● Information
○ ○ ○ ○ ○ ○ ○

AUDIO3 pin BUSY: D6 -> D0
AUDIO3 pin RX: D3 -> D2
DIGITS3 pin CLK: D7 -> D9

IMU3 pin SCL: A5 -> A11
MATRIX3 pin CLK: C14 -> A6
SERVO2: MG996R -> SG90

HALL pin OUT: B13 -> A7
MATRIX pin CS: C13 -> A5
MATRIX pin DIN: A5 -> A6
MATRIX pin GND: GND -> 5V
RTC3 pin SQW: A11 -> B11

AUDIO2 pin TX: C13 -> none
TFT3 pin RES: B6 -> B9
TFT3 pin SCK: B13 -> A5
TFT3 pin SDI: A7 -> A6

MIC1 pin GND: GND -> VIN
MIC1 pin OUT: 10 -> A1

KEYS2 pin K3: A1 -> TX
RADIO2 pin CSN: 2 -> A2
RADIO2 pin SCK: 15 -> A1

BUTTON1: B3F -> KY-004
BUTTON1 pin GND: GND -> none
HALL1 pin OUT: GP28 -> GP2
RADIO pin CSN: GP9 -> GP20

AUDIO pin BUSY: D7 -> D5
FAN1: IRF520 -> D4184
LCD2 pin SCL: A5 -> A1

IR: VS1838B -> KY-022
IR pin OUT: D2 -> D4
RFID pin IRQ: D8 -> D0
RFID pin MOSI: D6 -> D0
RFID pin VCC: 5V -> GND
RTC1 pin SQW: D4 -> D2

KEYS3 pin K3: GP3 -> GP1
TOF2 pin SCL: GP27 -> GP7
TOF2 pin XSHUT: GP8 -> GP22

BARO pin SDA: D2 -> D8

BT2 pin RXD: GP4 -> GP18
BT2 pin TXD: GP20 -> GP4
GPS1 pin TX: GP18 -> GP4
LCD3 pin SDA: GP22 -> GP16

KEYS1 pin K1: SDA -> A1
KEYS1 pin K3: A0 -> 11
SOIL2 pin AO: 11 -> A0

○ ○ ○ ○ ○ ○ ○

The required output is every line above from the one with "HALL pin OUT: B13 -> A7" down to the one with "HALL1 pin OUT: GP28 -> GP2", restated word for word, ends included.

HALL pin OUT: B13 -> A7
MATRIX pin CS: C13 -> A5
MATRIX pin DIN: A5 -> A6
MATRIX pin GND: GND -> 5V
RTC3 pin SQW: A11 -> B11

AUDIO2 pin TX: C13 -> none
TFT3 pin RES: B6 -> B9
TFT3 pin SCK: B13 -> A5
TFT3 pin SDI: A7 -> A6

MIC1 pin GND: GND -> VIN
MIC1 pin OUT: 10 -> A1

KEYS2 pin K3: A1 -> TX
RADIO2 pin CSN: 2 -> A2
RADIO2 pin SCK: 15 -> A1

BUTTON1: B3F -> KY-004
BUTTON1 pin GND: GND -> none
HALL1 pin OUT: GP28 -> GP2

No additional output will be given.